> What to do:
Each line below that holds the string "brown" counts once; report the total and nothing else.

Start of Data for the task

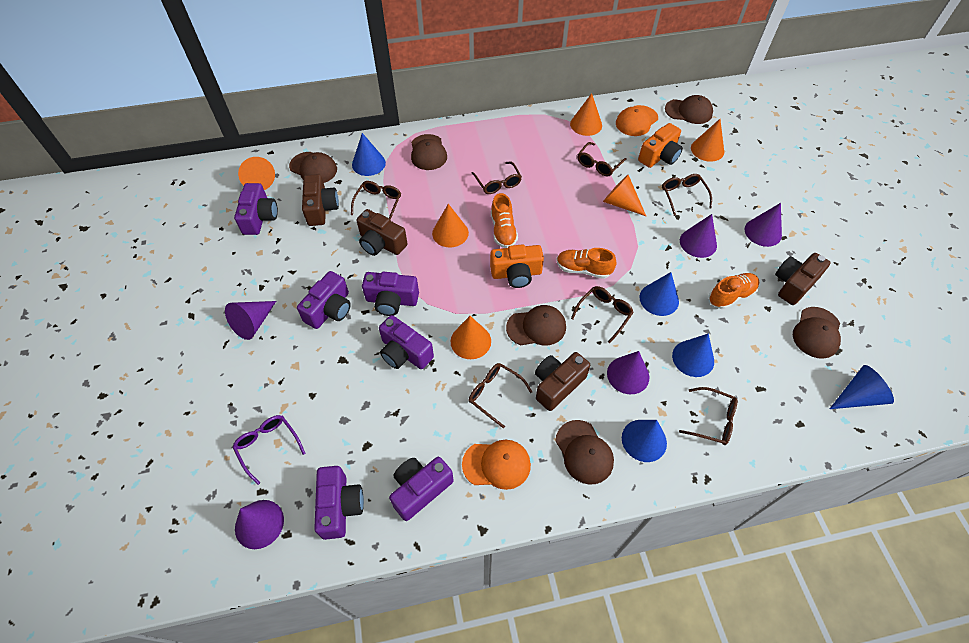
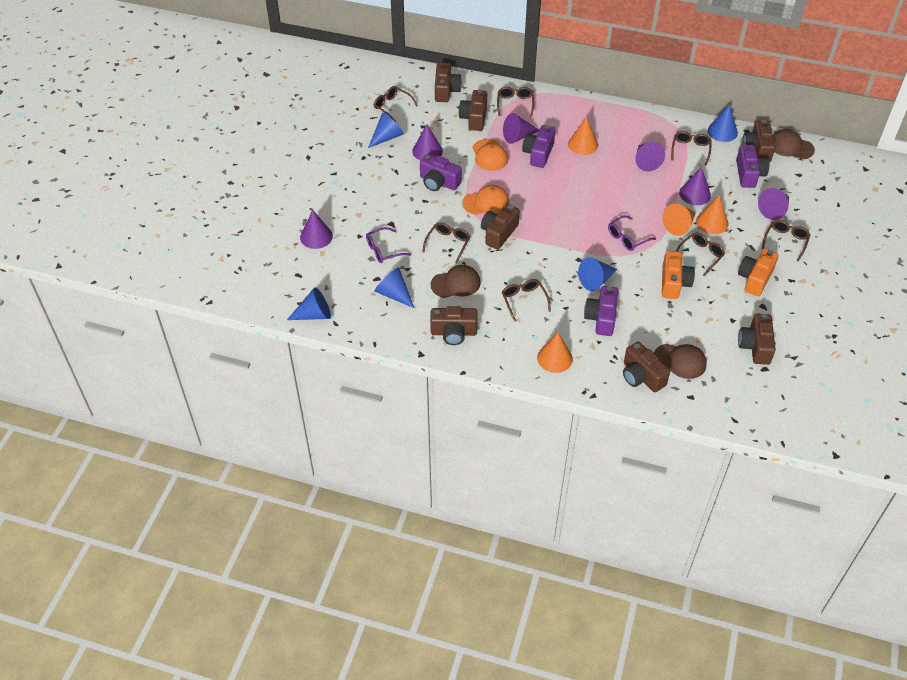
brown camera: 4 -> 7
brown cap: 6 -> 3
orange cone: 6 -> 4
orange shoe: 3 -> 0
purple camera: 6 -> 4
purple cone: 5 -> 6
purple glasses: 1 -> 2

End of Data for the task
Start of Data for the task

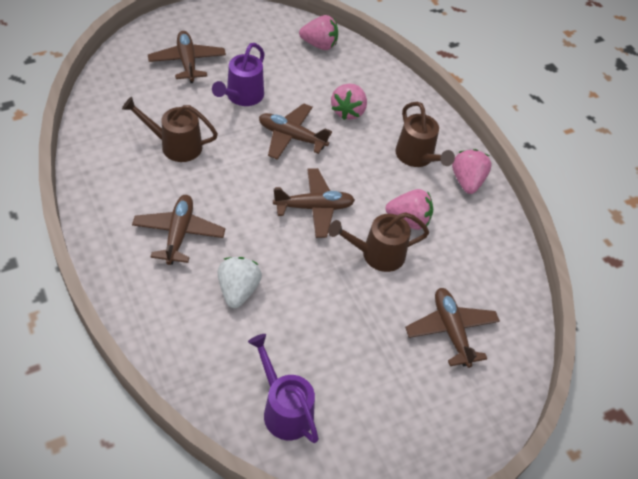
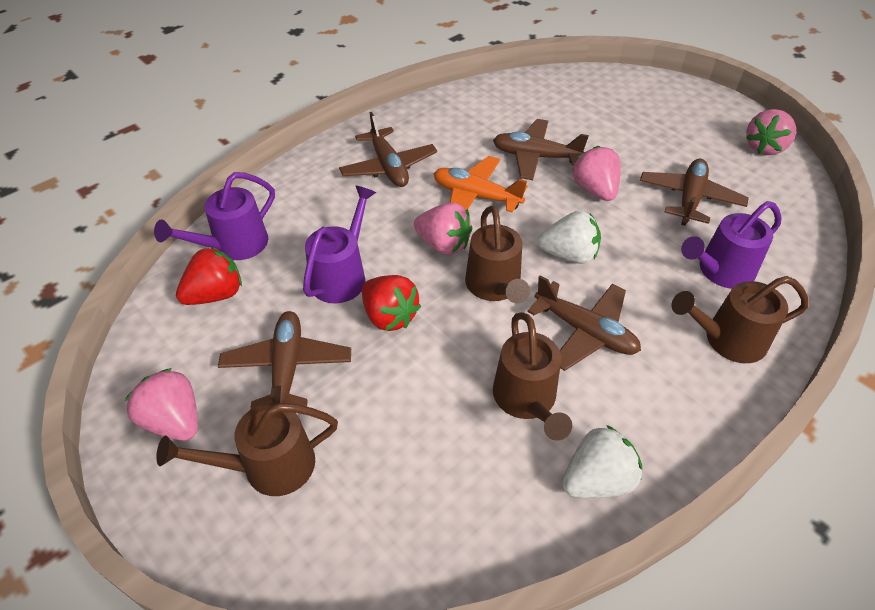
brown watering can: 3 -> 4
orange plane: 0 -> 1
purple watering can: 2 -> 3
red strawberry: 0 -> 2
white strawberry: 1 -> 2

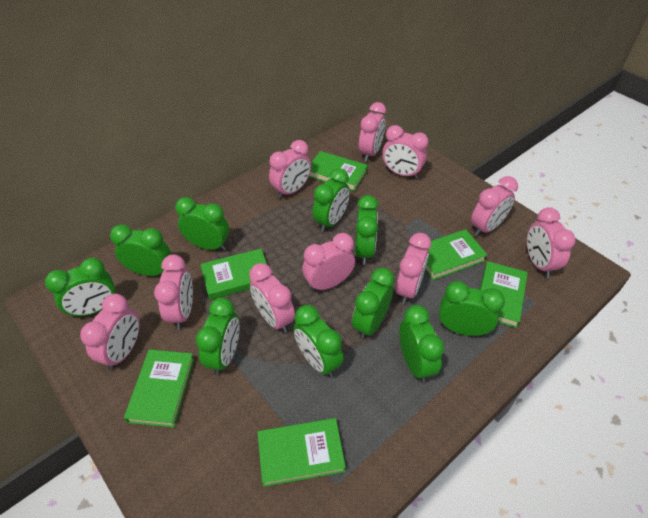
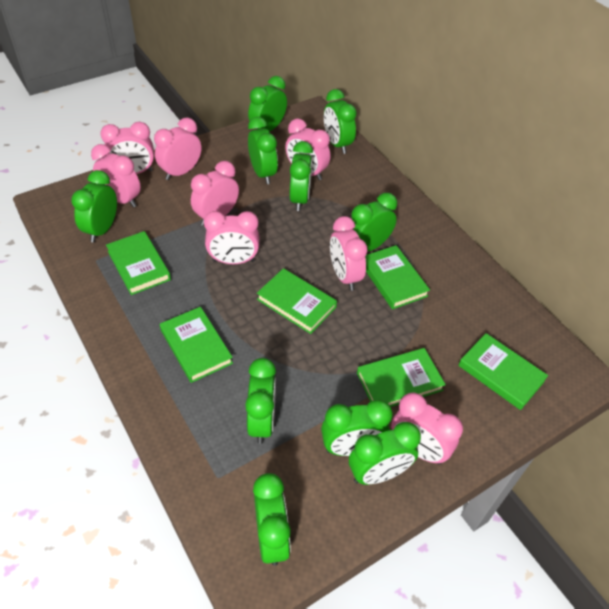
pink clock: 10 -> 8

End of Data for the task

> Output of the exercise:
3